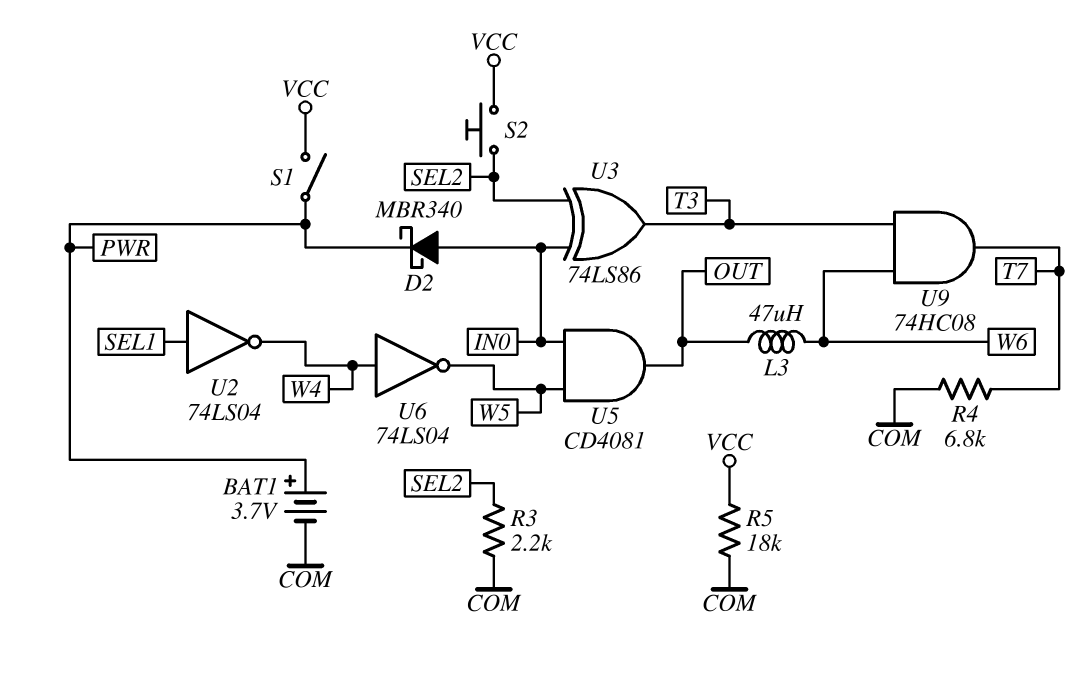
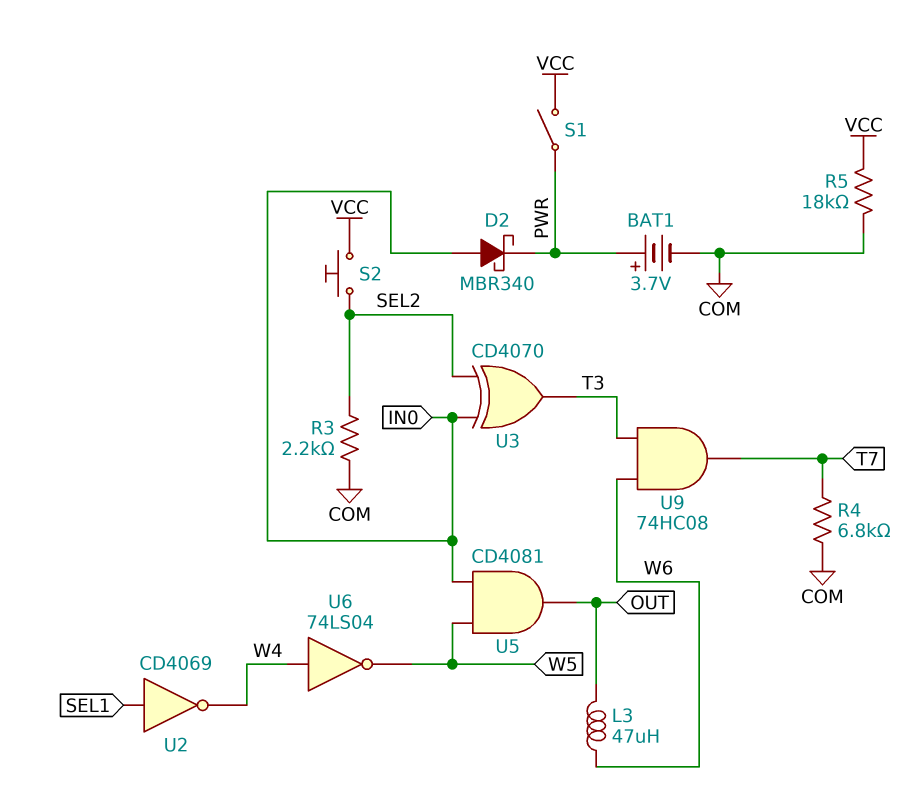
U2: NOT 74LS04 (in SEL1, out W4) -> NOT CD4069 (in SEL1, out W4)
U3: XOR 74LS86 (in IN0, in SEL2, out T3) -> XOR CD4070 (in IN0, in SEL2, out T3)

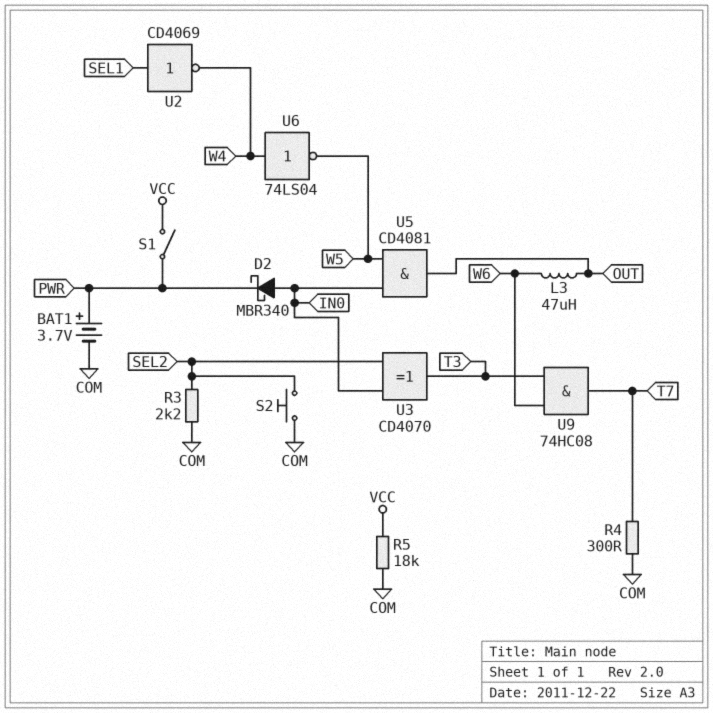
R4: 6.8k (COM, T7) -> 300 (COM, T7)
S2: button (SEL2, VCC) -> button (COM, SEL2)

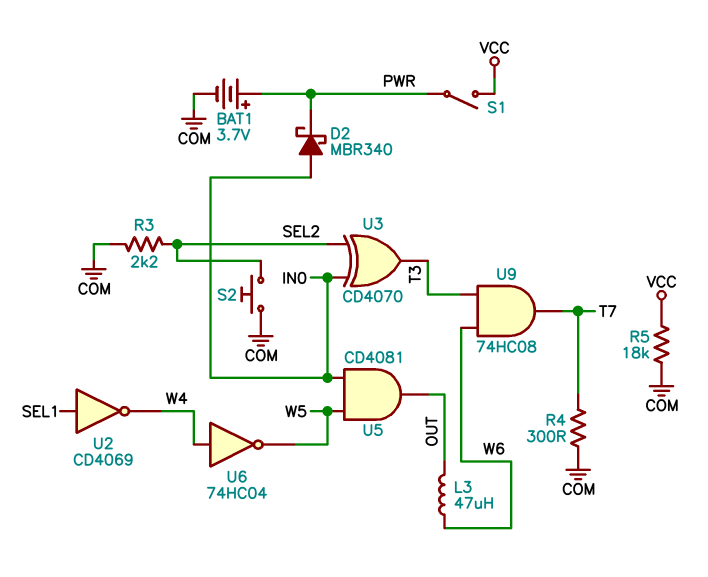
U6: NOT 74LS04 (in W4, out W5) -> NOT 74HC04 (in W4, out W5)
........
### Work request
Without the images, write out all of the records exactly.

### Task output
U2: NOT 74LS04 (in SEL1, out W4) -> NOT CD4069 (in SEL1, out W4)
U3: XOR 74LS86 (in IN0, in SEL2, out T3) -> XOR CD4070 (in IN0, in SEL2, out T3)

R4: 6.8k (COM, T7) -> 300 (COM, T7)
S2: button (SEL2, VCC) -> button (COM, SEL2)

U6: NOT 74LS04 (in W4, out W5) -> NOT 74HC04 (in W4, out W5)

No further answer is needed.